● What the task requires:
When the line with "R13: 5.1k (GND, N3) -> 13k (GND, N3)" appears below, start repeating lines exactly, and keep going through the line with "C6: none -> 33uF (plus GND, minus N4)"; add nothing outside that span.

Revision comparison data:
----------------

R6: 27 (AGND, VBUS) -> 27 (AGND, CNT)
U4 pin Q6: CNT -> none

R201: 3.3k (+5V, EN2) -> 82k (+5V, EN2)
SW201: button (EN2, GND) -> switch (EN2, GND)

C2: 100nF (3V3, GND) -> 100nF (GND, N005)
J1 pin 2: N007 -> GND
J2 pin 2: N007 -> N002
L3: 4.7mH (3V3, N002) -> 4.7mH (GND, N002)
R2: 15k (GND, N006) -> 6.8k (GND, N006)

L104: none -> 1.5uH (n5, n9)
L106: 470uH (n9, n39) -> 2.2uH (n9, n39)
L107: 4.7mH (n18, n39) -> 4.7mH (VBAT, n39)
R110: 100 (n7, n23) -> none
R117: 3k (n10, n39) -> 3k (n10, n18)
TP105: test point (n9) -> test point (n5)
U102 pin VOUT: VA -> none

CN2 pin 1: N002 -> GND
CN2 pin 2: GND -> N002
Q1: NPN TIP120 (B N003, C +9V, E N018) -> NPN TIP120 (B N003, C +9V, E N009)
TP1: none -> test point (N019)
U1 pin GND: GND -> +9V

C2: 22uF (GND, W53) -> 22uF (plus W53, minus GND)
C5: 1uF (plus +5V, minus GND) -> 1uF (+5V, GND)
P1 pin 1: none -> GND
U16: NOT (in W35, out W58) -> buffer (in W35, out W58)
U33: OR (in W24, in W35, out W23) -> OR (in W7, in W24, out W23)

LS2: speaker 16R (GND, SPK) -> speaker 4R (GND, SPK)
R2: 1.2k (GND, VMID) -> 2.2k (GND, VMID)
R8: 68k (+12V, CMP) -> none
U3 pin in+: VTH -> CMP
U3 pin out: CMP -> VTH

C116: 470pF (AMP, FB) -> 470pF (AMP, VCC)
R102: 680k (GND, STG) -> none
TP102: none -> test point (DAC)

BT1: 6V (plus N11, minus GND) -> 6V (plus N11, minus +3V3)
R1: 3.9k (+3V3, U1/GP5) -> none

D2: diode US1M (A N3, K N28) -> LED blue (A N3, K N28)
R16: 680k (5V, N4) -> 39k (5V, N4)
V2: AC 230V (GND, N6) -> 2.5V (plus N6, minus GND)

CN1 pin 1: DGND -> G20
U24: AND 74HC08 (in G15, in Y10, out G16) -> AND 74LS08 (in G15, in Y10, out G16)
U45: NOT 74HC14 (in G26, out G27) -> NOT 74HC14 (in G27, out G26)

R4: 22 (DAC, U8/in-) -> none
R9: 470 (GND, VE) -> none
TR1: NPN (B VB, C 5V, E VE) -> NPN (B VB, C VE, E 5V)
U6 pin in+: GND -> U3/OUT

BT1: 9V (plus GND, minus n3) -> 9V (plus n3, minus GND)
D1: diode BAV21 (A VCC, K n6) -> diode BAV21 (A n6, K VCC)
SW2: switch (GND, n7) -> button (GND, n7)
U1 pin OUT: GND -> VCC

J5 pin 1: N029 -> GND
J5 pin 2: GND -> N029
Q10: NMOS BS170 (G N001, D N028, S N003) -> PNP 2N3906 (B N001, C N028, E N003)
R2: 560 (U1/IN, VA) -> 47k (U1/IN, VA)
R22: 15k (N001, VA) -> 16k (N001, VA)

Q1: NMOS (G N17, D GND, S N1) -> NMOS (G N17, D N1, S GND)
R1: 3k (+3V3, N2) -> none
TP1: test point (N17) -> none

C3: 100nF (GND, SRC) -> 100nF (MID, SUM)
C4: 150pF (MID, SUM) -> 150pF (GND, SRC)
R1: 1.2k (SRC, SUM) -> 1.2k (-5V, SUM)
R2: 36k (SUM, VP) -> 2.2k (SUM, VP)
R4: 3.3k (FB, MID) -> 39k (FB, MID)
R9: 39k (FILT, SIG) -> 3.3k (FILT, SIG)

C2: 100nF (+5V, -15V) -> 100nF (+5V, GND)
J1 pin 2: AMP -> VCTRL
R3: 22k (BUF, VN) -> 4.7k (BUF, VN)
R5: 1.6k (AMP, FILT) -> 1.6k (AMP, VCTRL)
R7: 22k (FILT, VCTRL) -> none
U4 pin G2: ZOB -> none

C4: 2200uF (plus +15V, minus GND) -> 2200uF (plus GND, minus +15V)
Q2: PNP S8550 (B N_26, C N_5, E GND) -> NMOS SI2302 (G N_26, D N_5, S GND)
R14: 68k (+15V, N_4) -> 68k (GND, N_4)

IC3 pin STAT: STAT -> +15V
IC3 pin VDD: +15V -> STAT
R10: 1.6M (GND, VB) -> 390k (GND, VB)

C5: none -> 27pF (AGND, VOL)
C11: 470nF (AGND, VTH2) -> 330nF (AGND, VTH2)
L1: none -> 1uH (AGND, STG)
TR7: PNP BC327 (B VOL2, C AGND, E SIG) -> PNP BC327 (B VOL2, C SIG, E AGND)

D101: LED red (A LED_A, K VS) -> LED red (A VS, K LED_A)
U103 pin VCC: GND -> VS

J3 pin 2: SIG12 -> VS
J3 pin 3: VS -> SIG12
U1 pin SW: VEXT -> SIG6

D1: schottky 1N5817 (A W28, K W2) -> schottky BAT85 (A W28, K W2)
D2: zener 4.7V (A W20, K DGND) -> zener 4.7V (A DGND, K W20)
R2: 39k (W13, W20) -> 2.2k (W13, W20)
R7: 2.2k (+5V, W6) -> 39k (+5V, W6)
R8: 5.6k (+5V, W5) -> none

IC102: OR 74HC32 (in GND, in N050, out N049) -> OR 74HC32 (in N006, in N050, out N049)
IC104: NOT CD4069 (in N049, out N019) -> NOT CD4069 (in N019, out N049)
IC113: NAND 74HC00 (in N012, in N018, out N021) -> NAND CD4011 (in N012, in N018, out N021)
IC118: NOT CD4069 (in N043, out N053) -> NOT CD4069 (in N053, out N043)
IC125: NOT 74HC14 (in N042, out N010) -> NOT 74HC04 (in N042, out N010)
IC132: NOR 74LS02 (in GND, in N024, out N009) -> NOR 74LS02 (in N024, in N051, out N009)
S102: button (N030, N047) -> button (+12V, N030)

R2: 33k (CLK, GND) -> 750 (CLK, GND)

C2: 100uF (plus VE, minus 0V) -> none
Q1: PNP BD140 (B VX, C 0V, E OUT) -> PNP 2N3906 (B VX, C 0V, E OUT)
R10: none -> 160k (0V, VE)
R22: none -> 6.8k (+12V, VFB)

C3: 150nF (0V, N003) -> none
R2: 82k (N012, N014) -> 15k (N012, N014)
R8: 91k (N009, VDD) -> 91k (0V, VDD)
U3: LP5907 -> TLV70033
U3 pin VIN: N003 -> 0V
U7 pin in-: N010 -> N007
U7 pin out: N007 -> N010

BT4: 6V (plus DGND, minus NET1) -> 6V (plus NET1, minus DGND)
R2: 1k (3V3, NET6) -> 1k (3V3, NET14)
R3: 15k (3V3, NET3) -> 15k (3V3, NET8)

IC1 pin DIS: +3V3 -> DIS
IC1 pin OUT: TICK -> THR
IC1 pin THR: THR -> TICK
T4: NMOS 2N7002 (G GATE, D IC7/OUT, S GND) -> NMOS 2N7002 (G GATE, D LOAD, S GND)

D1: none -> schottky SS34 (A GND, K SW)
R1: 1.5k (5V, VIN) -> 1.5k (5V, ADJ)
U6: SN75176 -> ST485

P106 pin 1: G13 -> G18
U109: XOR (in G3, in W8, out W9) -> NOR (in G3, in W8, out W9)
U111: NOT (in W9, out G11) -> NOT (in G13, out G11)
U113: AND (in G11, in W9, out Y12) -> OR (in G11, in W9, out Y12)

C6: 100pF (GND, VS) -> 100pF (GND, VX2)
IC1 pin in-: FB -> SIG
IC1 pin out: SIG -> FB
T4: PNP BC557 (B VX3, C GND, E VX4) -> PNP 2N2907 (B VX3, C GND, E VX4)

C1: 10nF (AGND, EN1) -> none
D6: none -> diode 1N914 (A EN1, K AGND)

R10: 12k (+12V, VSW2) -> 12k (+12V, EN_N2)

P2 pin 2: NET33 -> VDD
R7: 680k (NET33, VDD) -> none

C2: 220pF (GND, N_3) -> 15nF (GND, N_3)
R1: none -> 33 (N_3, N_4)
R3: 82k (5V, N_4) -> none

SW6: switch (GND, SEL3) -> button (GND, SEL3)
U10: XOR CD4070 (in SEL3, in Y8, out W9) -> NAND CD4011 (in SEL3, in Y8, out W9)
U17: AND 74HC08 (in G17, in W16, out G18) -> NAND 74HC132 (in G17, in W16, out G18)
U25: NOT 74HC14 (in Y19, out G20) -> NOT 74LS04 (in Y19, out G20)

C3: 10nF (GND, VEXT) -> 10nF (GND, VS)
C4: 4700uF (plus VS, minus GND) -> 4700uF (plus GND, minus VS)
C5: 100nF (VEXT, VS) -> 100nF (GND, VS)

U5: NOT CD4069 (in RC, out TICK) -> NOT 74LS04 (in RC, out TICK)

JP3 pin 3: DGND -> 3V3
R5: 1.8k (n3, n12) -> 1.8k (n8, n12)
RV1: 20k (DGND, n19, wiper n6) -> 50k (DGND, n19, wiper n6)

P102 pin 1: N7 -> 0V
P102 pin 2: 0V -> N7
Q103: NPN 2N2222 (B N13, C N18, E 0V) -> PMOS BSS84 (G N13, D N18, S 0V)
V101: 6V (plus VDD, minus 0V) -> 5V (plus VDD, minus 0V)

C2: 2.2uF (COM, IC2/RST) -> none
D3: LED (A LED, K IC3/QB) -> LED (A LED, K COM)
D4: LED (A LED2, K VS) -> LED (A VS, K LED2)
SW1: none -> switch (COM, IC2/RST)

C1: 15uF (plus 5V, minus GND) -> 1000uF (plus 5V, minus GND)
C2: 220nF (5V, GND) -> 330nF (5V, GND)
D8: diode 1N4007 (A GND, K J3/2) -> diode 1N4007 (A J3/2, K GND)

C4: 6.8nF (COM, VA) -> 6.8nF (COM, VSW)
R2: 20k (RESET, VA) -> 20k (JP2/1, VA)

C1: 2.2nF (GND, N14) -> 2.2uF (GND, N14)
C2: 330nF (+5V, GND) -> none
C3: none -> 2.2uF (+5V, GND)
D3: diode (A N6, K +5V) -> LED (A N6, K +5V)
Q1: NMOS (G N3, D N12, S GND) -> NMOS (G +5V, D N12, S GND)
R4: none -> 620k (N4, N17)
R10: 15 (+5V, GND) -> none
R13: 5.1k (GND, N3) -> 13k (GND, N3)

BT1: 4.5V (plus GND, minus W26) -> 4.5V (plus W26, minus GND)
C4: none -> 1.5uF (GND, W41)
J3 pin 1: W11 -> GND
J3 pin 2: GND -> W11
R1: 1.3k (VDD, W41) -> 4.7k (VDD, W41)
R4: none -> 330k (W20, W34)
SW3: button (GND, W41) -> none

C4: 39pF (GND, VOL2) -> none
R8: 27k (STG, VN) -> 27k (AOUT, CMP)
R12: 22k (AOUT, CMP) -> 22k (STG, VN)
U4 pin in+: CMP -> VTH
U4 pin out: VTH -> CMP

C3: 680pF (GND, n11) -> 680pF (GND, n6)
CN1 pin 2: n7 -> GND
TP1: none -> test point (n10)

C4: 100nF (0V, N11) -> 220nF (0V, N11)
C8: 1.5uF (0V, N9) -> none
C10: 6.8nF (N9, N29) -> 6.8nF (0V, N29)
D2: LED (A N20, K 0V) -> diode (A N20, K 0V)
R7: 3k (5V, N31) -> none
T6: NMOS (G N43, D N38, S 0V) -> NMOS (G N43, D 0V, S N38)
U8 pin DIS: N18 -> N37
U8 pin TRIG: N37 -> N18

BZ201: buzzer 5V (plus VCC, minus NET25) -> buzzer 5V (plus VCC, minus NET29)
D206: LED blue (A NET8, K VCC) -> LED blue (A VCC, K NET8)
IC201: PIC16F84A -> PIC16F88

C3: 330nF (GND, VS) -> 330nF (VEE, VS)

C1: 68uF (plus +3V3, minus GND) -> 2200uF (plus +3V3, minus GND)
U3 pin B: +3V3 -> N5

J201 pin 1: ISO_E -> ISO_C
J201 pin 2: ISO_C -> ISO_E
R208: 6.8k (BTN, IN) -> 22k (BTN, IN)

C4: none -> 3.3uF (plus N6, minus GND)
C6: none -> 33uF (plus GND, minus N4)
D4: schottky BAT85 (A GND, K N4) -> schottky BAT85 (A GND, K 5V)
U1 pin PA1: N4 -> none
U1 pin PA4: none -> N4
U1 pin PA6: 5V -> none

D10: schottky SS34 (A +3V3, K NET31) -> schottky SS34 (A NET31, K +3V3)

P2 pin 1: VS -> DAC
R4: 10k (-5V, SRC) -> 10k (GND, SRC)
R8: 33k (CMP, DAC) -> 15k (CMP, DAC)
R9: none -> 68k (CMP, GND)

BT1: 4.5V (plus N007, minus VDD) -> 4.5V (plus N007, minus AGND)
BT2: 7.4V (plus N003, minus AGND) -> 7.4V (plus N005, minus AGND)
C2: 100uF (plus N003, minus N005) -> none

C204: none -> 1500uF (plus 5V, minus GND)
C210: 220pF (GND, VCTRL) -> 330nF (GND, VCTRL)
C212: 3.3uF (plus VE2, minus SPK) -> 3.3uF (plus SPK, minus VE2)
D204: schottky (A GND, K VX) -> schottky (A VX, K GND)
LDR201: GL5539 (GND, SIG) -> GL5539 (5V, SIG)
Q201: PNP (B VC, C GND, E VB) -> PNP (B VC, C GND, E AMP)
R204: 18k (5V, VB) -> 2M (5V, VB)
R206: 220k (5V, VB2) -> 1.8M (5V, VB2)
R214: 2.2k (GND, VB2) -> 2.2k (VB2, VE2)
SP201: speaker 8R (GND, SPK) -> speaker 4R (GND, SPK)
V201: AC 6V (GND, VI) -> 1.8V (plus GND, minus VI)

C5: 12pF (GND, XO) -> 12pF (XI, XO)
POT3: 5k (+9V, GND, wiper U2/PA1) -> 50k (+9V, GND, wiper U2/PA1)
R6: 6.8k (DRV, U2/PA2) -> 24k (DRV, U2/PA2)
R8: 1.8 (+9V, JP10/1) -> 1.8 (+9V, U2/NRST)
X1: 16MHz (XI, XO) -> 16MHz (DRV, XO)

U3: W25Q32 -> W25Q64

----------------

● Answer to the exercise:
R13: 5.1k (GND, N3) -> 13k (GND, N3)

BT1: 4.5V (plus GND, minus W26) -> 4.5V (plus W26, minus GND)
C4: none -> 1.5uF (GND, W41)
J3 pin 1: W11 -> GND
J3 pin 2: GND -> W11
R1: 1.3k (VDD, W41) -> 4.7k (VDD, W41)
R4: none -> 330k (W20, W34)
SW3: button (GND, W41) -> none

C4: 39pF (GND, VOL2) -> none
R8: 27k (STG, VN) -> 27k (AOUT, CMP)
R12: 22k (AOUT, CMP) -> 22k (STG, VN)
U4 pin in+: CMP -> VTH
U4 pin out: VTH -> CMP

C3: 680pF (GND, n11) -> 680pF (GND, n6)
CN1 pin 2: n7 -> GND
TP1: none -> test point (n10)

C4: 100nF (0V, N11) -> 220nF (0V, N11)
C8: 1.5uF (0V, N9) -> none
C10: 6.8nF (N9, N29) -> 6.8nF (0V, N29)
D2: LED (A N20, K 0V) -> diode (A N20, K 0V)
R7: 3k (5V, N31) -> none
T6: NMOS (G N43, D N38, S 0V) -> NMOS (G N43, D 0V, S N38)
U8 pin DIS: N18 -> N37
U8 pin TRIG: N37 -> N18

BZ201: buzzer 5V (plus VCC, minus NET25) -> buzzer 5V (plus VCC, minus NET29)
D206: LED blue (A NET8, K VCC) -> LED blue (A VCC, K NET8)
IC201: PIC16F84A -> PIC16F88

C3: 330nF (GND, VS) -> 330nF (VEE, VS)

C1: 68uF (plus +3V3, minus GND) -> 2200uF (plus +3V3, minus GND)
U3 pin B: +3V3 -> N5

J201 pin 1: ISO_E -> ISO_C
J201 pin 2: ISO_C -> ISO_E
R208: 6.8k (BTN, IN) -> 22k (BTN, IN)

C4: none -> 3.3uF (plus N6, minus GND)
C6: none -> 33uF (plus GND, minus N4)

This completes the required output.